▸ **Material supplied**
=== Section Start ===

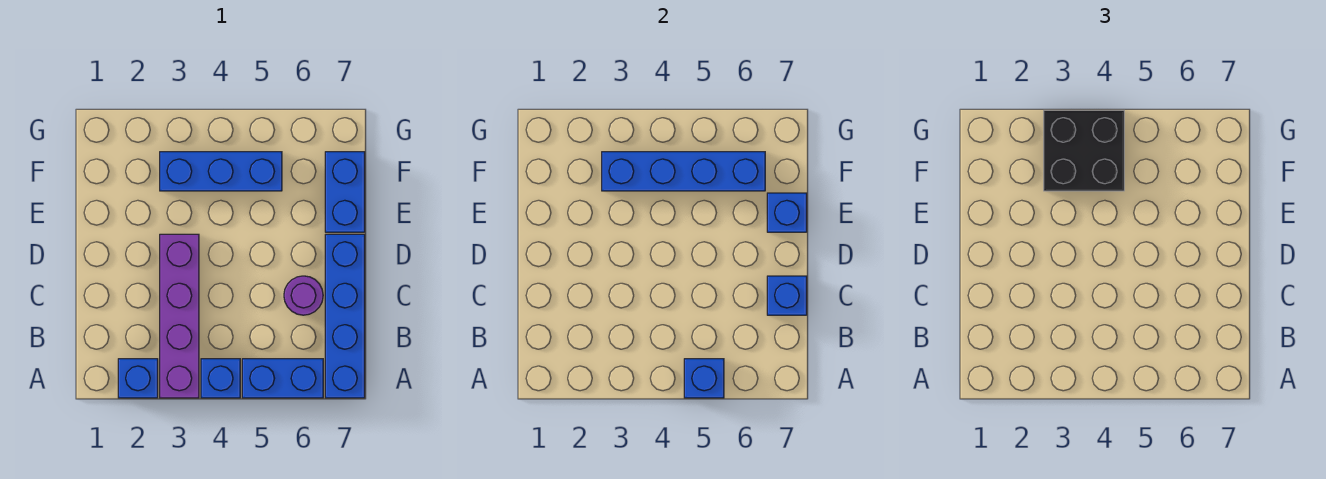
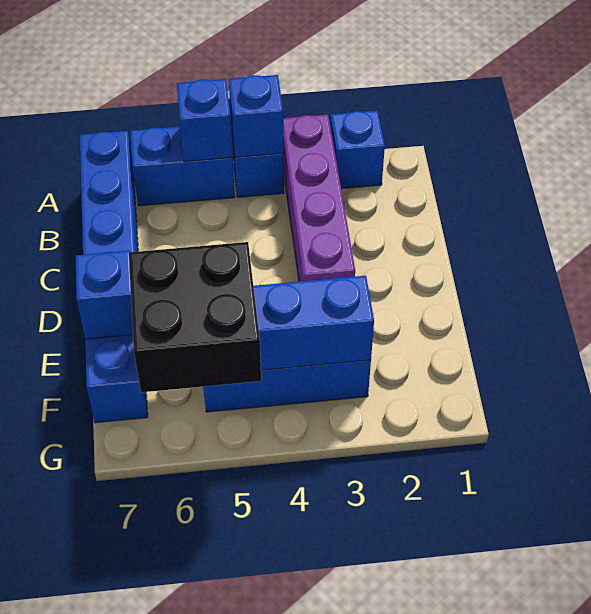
purple 1x1 round brick [284,276,323,315] -> none
blue 1x1 brick [767,276,807,315] -> blue 1x1 brick moved to [229,75,284,157]
black 2x2 brick [1044,110,1124,191] -> black 2x2 brick moved to [129,242,261,392]

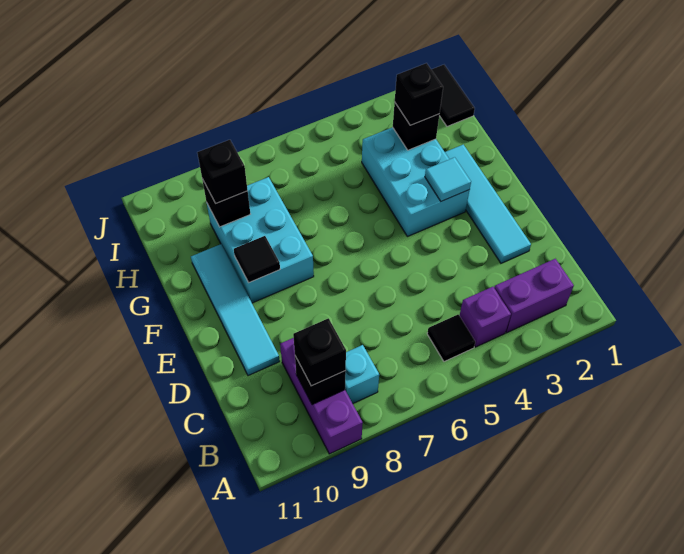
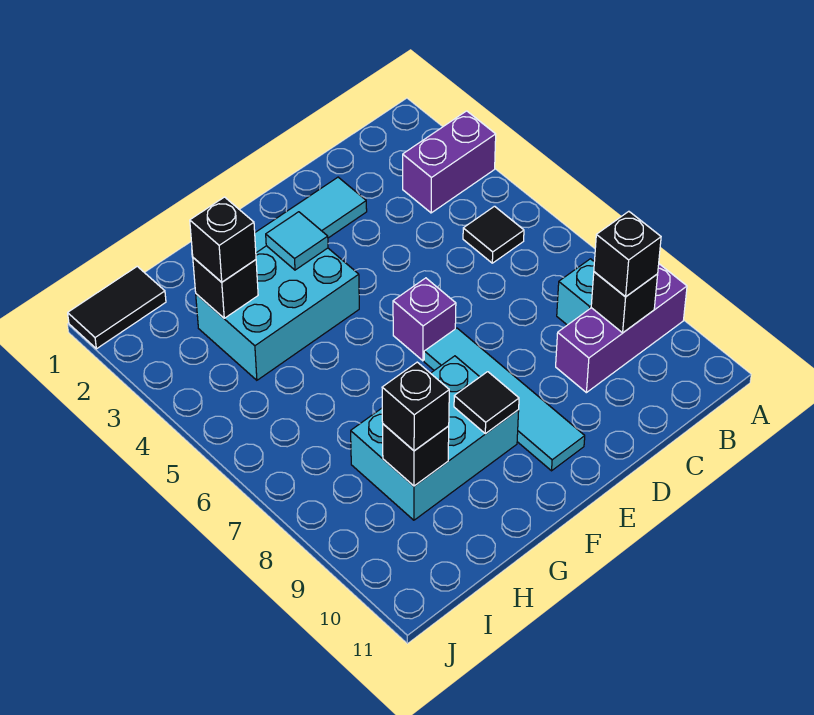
purple 1x2 brick [494,259,574,333] -> purple 1x2 brick turned to [403,111,496,213]
purple 1x1 brick [459,287,511,347] -> purple 1x1 brick moved to [393,278,456,361]
cyan 1x4 tile [191,244,280,376] -> cyan 1x4 tile turned to [424,328,585,471]

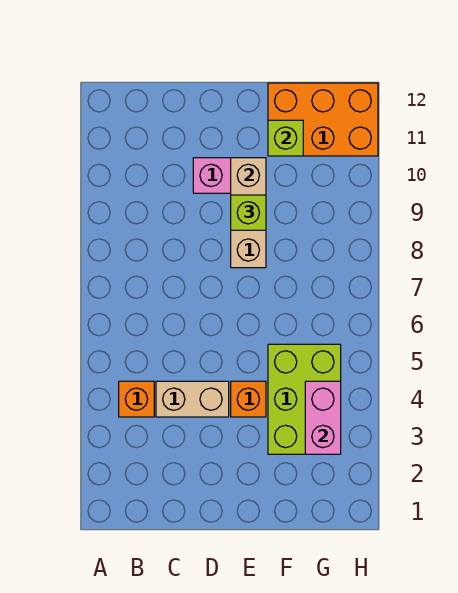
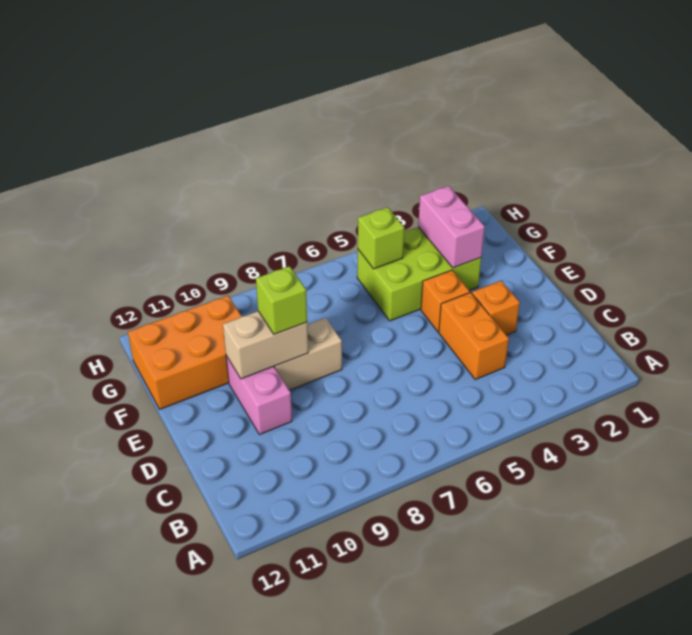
orange 1x1 brick [119,381,154,417] -> orange 1x1 brick moved to [472,281,520,335]
tan 1x2 brick [156,381,229,417] -> orange 1x2 brick [439,292,509,380]
orange 2x3 brick [268,83,378,156] -> orange 2x3 brick turned to [128,296,242,409]
lime 1x1 brick [268,120,303,156] -> lime 1x1 brick moved to [358,207,404,269]
pink 1x2 brick [305,381,341,454] -> pink 1x2 brick turned to [418,186,485,268]

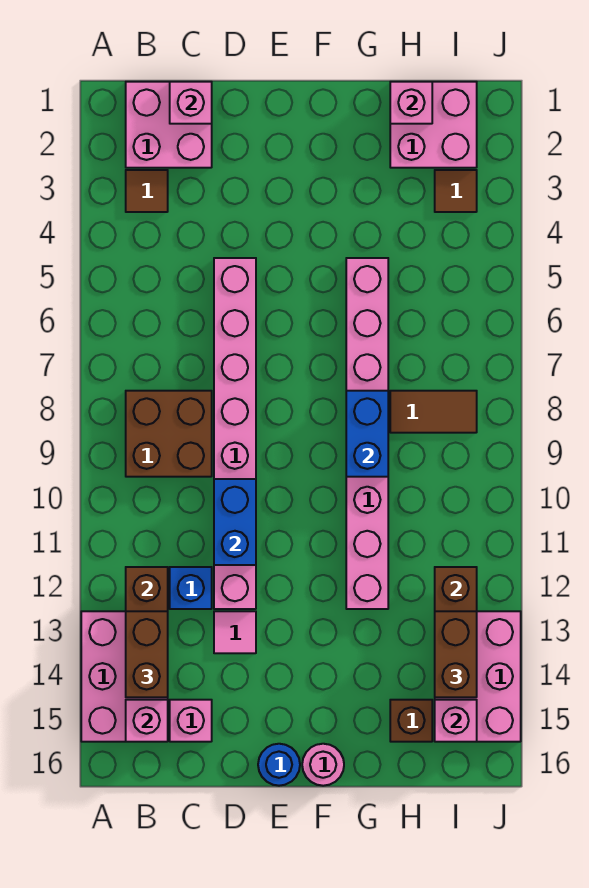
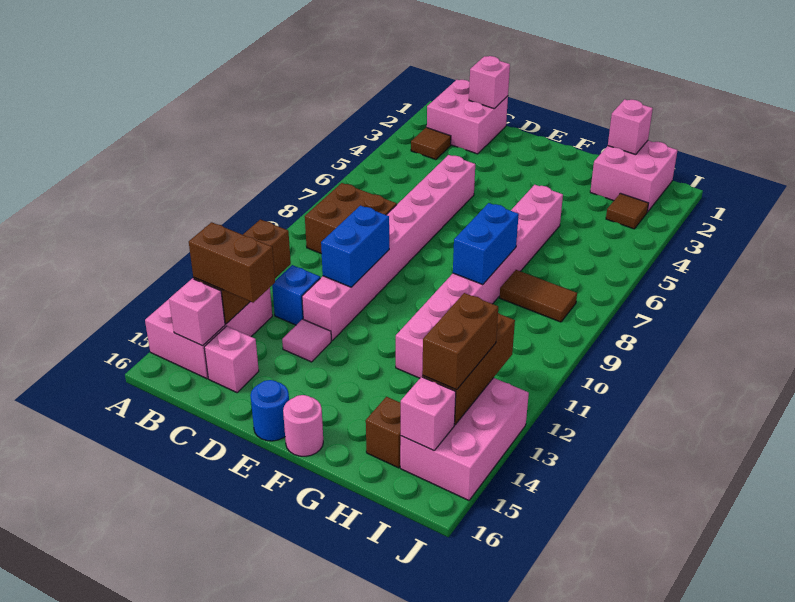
brown 1x2 brick [126,611,168,697] -> brown 1x2 brick turned to [189,222,275,302]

=== Section End ===

▸ **Problem to solve**
Copy out all the data exactly, skipping the pictures.

▸ **Response to this task**
purple 1x1 round brick [284,276,323,315] -> none
blue 1x1 brick [767,276,807,315] -> blue 1x1 brick moved to [229,75,284,157]
black 2x2 brick [1044,110,1124,191] -> black 2x2 brick moved to [129,242,261,392]

purple 1x2 brick [494,259,574,333] -> purple 1x2 brick turned to [403,111,496,213]
purple 1x1 brick [459,287,511,347] -> purple 1x1 brick moved to [393,278,456,361]
cyan 1x4 tile [191,244,280,376] -> cyan 1x4 tile turned to [424,328,585,471]

orange 1x1 brick [119,381,154,417] -> orange 1x1 brick moved to [472,281,520,335]
tan 1x2 brick [156,381,229,417] -> orange 1x2 brick [439,292,509,380]
orange 2x3 brick [268,83,378,156] -> orange 2x3 brick turned to [128,296,242,409]
lime 1x1 brick [268,120,303,156] -> lime 1x1 brick moved to [358,207,404,269]
pink 1x2 brick [305,381,341,454] -> pink 1x2 brick turned to [418,186,485,268]

brown 1x2 brick [126,611,168,697] -> brown 1x2 brick turned to [189,222,275,302]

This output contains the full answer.